%%

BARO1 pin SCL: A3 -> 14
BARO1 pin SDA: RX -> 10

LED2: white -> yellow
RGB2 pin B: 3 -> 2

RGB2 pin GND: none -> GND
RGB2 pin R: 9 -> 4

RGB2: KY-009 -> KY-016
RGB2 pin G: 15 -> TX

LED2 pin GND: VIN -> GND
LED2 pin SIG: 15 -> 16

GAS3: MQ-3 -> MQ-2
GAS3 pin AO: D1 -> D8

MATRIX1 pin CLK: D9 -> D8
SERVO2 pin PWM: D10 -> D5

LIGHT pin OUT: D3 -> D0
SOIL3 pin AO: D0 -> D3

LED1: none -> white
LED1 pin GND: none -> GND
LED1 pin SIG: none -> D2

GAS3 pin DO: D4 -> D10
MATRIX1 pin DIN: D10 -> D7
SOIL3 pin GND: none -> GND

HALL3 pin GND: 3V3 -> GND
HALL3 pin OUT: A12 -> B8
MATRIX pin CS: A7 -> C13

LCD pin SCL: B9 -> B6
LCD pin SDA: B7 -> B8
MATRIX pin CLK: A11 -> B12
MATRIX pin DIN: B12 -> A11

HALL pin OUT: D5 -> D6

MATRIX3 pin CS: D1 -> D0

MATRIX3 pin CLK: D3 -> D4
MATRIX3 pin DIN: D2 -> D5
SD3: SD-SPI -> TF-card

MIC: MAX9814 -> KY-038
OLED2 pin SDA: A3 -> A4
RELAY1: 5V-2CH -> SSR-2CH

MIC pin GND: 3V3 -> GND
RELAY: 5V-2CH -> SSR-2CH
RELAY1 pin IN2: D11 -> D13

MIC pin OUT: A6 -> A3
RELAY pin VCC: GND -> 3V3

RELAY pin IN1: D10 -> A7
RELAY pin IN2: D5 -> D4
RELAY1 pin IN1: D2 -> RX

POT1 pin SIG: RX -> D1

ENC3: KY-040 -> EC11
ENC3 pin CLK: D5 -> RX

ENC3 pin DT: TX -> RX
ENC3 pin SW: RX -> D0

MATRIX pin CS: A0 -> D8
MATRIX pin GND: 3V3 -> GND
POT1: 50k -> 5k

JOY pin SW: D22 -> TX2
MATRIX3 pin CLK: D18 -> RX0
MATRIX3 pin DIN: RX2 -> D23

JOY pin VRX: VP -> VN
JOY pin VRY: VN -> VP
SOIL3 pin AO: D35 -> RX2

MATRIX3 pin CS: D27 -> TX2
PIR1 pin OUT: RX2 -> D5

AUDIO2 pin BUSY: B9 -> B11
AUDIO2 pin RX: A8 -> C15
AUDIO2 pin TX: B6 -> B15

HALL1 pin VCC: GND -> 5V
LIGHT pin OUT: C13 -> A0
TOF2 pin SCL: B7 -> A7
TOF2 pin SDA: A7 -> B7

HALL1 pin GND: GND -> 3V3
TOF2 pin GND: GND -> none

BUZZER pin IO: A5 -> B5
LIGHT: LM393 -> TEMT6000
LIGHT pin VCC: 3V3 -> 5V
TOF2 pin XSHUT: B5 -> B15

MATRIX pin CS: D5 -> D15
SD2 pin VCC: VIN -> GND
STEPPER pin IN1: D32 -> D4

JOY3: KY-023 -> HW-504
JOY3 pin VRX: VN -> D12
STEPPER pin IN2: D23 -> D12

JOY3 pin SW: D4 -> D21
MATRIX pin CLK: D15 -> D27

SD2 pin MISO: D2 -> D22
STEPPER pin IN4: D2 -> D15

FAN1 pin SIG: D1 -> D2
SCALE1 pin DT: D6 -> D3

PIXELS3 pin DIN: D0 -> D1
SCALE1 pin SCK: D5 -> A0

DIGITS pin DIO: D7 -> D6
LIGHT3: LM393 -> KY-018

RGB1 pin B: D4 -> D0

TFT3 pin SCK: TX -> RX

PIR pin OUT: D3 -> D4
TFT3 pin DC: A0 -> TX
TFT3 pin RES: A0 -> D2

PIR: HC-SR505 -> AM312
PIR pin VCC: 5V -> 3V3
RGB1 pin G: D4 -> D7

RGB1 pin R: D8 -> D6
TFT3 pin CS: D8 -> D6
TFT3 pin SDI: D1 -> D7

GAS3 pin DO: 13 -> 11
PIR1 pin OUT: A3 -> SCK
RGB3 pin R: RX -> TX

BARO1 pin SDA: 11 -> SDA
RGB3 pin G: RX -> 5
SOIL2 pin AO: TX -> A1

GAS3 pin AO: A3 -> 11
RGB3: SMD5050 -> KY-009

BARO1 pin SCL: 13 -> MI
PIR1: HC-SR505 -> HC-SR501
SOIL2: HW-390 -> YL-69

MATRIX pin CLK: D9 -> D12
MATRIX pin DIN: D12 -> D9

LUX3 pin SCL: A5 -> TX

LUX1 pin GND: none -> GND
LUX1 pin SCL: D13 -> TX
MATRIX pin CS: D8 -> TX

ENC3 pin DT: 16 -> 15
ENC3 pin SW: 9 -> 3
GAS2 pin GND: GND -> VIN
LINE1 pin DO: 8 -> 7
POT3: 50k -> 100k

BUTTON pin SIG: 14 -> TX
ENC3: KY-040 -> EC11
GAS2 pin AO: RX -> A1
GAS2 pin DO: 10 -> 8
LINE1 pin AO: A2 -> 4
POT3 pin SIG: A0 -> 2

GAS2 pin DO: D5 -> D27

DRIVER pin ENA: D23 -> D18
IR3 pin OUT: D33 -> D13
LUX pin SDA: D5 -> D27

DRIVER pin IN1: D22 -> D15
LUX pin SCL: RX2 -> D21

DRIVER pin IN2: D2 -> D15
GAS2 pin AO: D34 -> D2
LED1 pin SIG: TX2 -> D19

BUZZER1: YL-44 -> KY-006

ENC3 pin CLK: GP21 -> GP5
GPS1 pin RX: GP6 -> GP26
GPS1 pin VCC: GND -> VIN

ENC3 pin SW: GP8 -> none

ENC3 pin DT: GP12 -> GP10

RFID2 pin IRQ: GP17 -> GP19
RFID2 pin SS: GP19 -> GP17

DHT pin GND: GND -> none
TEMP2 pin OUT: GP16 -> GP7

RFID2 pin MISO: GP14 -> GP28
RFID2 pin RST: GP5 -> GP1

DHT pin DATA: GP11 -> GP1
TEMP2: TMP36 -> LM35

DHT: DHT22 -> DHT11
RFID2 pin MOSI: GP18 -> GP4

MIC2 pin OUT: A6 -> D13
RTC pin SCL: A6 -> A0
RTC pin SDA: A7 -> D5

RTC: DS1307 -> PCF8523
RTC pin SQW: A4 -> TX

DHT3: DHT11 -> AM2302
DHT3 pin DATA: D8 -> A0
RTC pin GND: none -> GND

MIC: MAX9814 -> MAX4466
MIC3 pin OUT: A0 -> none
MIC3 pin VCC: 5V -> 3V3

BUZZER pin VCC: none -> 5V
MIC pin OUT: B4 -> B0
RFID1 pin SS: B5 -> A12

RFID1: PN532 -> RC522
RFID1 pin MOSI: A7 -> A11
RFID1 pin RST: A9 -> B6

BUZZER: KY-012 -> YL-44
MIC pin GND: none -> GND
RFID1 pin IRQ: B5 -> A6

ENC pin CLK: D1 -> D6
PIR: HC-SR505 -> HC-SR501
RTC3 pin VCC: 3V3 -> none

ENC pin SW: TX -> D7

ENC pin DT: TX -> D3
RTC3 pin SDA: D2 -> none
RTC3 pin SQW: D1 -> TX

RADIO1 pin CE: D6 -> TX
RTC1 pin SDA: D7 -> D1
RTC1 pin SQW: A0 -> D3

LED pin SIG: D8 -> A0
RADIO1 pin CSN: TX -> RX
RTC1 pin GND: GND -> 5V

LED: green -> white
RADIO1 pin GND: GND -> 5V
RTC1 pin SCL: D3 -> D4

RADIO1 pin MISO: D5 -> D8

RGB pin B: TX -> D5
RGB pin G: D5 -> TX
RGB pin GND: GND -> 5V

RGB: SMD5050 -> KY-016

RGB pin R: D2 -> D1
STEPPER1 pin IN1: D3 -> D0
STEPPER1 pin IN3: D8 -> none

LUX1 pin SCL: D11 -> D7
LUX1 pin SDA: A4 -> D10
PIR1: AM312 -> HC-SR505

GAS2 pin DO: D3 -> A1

%%

ACTION ITEM
Out of the lines in the listing, count the ones with the word "DRIVER", then give only the number.

RESPONSE
3